§ **What to do**
With the images excluded, set down every line of the listing below exactly.

§ **Dataset excerpt**

######

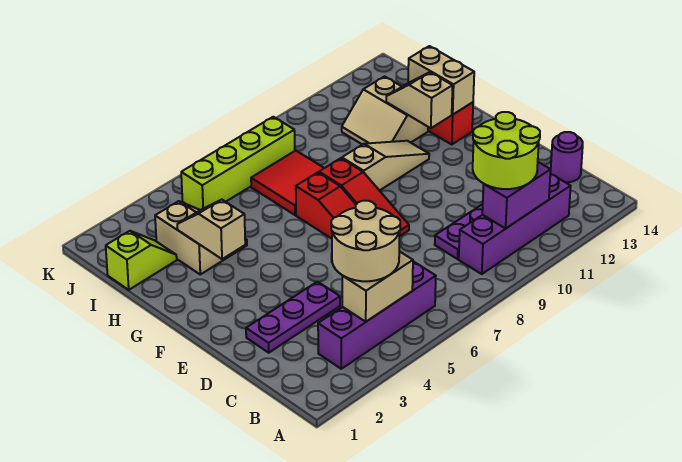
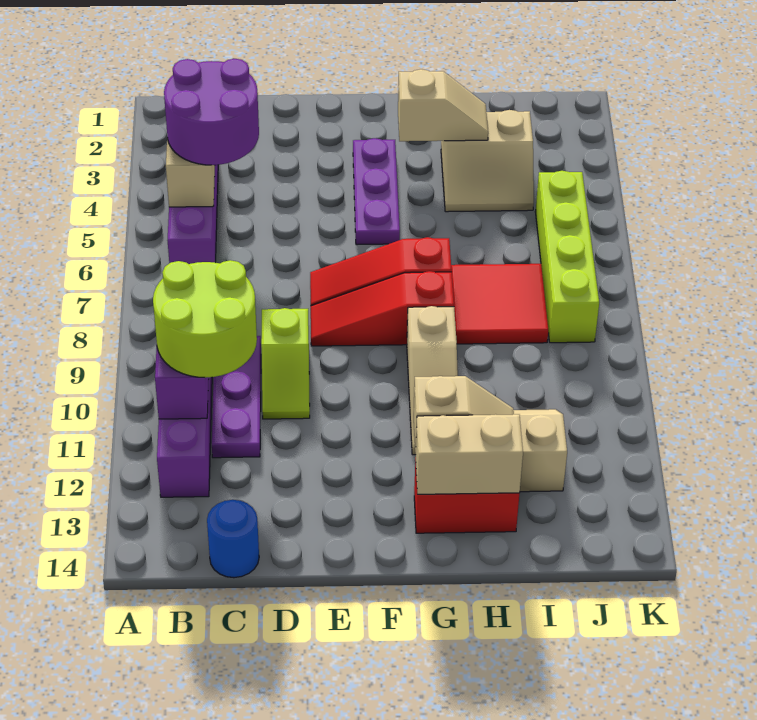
tan round brick B4:C5 level 3 -> purple round brick B4:C5 level 3
purple round brick C14 level 1 -> blue round brick C14 level 1
purple plate D2:D4 level 1 -> purple plate F3:F5 level 1
lime slope I1:I2 level 1 top 1 -> lime slope D9:D10 level 1 top 9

######

§ **Task result**
tan round brick B4:C5 level 3 -> purple round brick B4:C5 level 3
purple round brick C14 level 1 -> blue round brick C14 level 1
purple plate D2:D4 level 1 -> purple plate F3:F5 level 1
lime slope I1:I2 level 1 top 1 -> lime slope D9:D10 level 1 top 9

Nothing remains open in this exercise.